§ PROBLEM TO SOLVE: Within the records below, find each line with the word "none" and copy it out.

§ ENTRIES SUPPLIED:
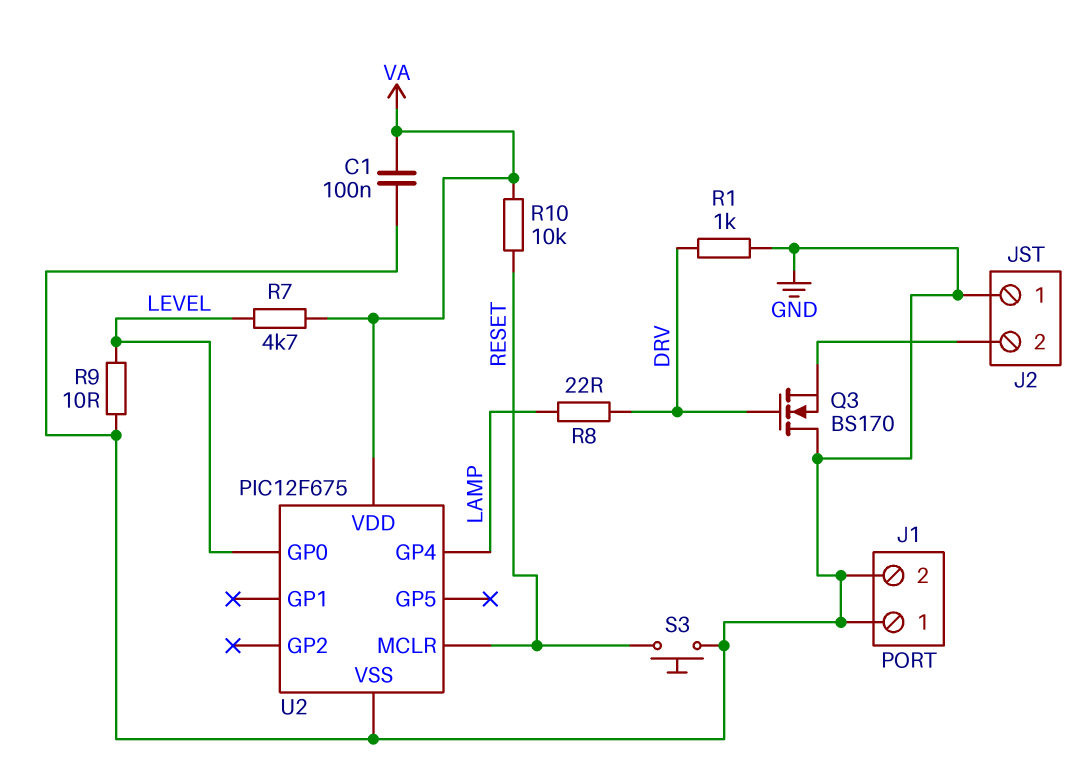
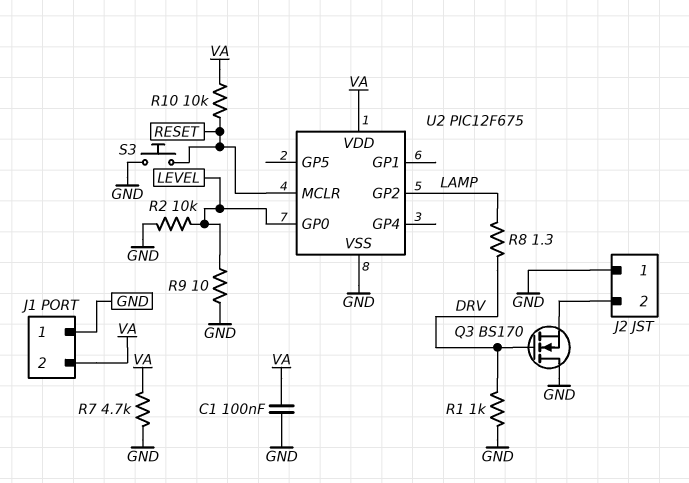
J1 pin 2: GND -> VA
R2: none -> 10k (GND, LEVEL)
R7: 4.7k (LEVEL, VA) -> 4.7k (GND, VA)
R8: 22 (DRV, LAMP) -> 1.3 (DRV, LAMP)
U2 pin GP2: none -> LAMP
U2 pin GP4: LAMP -> none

§ RESPONSE TO THIS EXERCISE:
R2: none -> 10k (GND, LEVEL)
U2 pin GP2: none -> LAMP
U2 pin GP4: LAMP -> none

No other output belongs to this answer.